• **To do**:
Of the material below, only the lines from the line containing "brown L-shape: (504, 191)" down to the line containing "black line: (13, 44) -> (16, 53), turned 63" belong in the answer, written out exactly.

• **Extracted information**:
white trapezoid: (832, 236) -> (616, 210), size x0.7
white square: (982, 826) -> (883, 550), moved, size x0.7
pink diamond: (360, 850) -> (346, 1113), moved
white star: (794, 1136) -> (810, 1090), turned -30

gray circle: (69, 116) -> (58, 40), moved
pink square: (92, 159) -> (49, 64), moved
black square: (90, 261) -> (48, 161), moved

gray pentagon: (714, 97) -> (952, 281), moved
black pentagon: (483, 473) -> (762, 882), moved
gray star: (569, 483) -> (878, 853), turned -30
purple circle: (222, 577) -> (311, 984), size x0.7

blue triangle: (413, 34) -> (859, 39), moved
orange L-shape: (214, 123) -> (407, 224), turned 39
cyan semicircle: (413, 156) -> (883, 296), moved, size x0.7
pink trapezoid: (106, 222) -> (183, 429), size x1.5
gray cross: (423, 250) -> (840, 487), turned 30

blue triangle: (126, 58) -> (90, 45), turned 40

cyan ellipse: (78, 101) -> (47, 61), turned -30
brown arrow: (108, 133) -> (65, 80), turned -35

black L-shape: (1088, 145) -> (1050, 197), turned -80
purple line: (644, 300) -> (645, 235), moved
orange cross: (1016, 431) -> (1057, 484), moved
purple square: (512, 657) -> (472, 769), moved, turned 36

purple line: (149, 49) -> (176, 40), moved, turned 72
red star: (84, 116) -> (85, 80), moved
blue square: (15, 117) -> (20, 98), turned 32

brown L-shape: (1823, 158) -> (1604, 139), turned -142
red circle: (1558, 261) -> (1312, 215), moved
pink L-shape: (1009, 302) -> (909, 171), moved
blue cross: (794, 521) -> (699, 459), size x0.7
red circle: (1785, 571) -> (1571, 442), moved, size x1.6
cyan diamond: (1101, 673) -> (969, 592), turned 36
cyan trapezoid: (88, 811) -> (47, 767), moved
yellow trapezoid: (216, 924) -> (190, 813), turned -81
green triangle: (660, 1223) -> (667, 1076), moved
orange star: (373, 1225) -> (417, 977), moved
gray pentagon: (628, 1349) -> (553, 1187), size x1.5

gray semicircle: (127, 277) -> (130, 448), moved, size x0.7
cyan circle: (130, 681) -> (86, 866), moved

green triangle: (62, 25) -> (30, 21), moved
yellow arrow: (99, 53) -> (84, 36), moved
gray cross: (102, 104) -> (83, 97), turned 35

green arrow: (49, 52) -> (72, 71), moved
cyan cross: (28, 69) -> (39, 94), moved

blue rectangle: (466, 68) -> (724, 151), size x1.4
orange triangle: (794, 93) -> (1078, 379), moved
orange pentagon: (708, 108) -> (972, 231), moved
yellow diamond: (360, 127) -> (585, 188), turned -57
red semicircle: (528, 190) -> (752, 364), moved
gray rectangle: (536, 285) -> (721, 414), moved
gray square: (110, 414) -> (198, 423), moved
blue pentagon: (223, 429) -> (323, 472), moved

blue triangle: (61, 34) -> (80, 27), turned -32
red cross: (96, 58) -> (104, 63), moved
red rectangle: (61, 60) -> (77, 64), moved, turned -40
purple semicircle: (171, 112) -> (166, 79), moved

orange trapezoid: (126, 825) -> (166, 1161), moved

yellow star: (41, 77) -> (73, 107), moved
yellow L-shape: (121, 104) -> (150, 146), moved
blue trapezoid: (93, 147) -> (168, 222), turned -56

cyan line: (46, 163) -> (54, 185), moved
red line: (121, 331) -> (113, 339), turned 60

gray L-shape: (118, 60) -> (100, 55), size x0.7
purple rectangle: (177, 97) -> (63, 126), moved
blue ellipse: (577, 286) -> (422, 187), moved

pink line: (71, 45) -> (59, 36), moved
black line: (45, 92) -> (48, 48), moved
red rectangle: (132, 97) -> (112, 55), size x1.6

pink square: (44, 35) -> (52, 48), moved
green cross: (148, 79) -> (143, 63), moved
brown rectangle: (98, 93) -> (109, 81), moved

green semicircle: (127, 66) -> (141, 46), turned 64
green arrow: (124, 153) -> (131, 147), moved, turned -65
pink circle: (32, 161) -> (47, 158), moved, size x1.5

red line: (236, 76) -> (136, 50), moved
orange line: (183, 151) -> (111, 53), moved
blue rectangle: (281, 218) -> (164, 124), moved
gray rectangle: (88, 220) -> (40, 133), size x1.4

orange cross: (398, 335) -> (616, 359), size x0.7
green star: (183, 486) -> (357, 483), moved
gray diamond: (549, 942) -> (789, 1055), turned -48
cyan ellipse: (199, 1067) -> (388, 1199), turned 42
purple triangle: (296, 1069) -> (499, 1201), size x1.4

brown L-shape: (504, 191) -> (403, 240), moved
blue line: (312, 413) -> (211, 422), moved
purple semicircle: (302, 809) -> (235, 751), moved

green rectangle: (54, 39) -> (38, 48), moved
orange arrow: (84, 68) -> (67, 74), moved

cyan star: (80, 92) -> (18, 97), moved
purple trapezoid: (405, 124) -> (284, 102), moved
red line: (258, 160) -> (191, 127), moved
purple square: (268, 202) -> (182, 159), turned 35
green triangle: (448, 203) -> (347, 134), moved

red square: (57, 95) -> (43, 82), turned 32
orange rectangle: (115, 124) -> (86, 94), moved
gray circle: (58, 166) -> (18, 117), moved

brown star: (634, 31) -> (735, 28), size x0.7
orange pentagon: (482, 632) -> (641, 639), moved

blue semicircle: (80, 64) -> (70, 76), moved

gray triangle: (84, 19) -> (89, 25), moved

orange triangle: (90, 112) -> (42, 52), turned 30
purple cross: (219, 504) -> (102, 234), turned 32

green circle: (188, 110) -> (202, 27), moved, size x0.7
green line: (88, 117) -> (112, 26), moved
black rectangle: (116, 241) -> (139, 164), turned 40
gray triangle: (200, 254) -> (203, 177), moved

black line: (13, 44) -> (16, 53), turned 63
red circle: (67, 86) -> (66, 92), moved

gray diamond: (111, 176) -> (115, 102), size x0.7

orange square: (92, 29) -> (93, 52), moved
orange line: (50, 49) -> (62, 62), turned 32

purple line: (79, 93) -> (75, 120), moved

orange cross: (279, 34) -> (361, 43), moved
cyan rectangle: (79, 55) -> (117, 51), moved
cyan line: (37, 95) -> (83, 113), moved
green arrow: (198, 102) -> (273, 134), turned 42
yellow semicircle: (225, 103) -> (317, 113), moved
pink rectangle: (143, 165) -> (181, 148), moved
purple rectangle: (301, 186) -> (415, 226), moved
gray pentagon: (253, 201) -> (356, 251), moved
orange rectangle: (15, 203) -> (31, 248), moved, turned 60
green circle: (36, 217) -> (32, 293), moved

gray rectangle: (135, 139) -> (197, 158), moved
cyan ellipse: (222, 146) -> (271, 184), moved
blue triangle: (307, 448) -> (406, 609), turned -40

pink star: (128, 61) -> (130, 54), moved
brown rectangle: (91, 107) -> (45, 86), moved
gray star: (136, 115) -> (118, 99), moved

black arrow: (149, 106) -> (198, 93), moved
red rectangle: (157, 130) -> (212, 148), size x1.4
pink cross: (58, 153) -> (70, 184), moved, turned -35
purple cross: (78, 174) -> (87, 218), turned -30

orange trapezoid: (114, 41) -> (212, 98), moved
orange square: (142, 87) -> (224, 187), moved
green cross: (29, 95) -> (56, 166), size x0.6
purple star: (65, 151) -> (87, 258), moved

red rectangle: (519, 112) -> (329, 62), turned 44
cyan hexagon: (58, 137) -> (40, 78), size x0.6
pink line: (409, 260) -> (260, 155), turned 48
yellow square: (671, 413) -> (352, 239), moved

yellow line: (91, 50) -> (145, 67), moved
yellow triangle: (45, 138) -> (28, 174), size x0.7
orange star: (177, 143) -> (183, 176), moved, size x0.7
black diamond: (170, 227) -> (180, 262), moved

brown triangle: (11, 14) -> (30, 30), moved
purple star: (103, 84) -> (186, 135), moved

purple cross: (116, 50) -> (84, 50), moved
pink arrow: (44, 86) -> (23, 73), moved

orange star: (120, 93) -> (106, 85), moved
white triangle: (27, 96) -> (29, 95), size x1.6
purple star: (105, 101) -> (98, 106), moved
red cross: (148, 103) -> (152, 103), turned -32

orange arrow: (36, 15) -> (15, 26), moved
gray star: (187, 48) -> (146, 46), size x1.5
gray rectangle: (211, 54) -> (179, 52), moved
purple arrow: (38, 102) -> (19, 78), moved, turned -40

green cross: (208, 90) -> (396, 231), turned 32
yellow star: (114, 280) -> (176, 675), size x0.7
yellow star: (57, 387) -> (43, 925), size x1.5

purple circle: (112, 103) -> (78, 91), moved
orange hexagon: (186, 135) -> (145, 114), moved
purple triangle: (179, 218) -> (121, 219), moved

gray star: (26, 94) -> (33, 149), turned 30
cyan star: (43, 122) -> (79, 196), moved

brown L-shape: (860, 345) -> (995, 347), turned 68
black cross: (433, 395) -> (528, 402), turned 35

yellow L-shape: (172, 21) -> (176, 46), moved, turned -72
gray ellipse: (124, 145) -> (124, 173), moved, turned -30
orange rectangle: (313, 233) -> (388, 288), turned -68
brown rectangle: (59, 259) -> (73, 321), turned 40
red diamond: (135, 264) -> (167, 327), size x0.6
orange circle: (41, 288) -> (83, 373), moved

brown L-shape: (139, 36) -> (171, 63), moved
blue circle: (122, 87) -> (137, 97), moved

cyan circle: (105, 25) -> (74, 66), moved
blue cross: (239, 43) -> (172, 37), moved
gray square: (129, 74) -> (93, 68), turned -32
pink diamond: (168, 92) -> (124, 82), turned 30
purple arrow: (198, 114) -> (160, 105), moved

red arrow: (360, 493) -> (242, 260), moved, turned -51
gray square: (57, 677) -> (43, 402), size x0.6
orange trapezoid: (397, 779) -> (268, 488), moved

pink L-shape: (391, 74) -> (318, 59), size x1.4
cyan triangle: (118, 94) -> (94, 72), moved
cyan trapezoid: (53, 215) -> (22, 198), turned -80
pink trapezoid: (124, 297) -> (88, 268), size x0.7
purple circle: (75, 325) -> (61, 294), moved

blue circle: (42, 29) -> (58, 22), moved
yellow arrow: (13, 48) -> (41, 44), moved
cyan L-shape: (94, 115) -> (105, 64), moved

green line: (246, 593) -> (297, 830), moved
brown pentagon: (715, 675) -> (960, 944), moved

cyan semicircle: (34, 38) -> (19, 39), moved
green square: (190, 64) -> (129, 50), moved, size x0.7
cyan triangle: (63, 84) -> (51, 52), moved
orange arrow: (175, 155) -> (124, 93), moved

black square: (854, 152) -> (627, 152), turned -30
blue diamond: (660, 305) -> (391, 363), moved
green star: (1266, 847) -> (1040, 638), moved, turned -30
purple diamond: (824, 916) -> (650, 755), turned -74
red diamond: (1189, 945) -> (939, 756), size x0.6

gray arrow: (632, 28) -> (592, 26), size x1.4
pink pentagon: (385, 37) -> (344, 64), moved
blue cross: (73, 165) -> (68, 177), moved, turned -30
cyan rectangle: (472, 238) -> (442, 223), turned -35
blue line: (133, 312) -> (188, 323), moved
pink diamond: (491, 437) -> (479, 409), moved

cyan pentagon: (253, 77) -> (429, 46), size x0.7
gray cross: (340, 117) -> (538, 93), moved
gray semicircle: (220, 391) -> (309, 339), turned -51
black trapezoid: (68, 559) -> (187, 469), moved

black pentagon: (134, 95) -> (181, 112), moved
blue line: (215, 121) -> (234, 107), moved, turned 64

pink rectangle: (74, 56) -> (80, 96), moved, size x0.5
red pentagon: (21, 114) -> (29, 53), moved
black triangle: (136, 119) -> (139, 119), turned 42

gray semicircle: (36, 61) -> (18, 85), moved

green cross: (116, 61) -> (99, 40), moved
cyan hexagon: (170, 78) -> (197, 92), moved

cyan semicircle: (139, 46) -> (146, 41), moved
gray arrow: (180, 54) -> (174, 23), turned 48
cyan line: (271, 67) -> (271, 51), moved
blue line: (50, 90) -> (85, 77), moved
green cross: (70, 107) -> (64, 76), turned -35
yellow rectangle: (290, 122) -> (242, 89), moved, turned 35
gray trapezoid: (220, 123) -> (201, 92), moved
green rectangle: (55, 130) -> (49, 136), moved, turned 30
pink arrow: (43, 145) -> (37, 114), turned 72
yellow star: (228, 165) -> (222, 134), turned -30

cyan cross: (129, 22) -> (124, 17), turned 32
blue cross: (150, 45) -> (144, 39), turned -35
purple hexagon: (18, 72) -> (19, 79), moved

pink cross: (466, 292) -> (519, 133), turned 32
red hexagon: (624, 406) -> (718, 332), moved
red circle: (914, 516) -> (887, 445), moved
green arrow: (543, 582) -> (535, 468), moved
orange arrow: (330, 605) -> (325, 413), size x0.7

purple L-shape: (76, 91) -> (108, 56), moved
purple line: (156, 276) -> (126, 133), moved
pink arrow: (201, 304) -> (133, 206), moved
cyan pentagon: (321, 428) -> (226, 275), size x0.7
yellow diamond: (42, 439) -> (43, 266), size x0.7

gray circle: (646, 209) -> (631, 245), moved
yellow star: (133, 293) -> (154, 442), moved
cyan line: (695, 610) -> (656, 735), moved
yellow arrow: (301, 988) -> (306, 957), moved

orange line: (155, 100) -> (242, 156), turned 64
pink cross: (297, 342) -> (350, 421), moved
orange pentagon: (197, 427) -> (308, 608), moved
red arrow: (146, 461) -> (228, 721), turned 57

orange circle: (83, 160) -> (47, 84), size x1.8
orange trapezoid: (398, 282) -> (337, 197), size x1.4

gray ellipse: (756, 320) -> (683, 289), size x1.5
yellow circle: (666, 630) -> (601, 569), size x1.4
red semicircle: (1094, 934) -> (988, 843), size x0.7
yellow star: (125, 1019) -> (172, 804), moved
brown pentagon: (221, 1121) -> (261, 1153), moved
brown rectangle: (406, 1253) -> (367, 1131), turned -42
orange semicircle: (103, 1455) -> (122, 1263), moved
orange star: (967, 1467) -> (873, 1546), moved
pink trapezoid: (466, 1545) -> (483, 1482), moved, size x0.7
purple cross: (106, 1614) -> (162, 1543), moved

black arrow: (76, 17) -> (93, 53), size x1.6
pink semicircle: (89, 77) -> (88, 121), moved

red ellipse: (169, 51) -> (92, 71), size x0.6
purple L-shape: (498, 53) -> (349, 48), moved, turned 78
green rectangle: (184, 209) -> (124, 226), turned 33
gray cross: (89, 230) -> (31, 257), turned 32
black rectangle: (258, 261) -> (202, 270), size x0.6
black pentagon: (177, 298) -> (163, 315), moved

• **Answer for the task**:
brown L-shape: (504, 191) -> (403, 240), moved
blue line: (312, 413) -> (211, 422), moved
purple semicircle: (302, 809) -> (235, 751), moved

green rectangle: (54, 39) -> (38, 48), moved
orange arrow: (84, 68) -> (67, 74), moved

cyan star: (80, 92) -> (18, 97), moved
purple trapezoid: (405, 124) -> (284, 102), moved
red line: (258, 160) -> (191, 127), moved
purple square: (268, 202) -> (182, 159), turned 35
green triangle: (448, 203) -> (347, 134), moved

red square: (57, 95) -> (43, 82), turned 32
orange rectangle: (115, 124) -> (86, 94), moved
gray circle: (58, 166) -> (18, 117), moved

brown star: (634, 31) -> (735, 28), size x0.7
orange pentagon: (482, 632) -> (641, 639), moved

blue semicircle: (80, 64) -> (70, 76), moved

gray triangle: (84, 19) -> (89, 25), moved

orange triangle: (90, 112) -> (42, 52), turned 30
purple cross: (219, 504) -> (102, 234), turned 32

green circle: (188, 110) -> (202, 27), moved, size x0.7
green line: (88, 117) -> (112, 26), moved
black rectangle: (116, 241) -> (139, 164), turned 40
gray triangle: (200, 254) -> (203, 177), moved

black line: (13, 44) -> (16, 53), turned 63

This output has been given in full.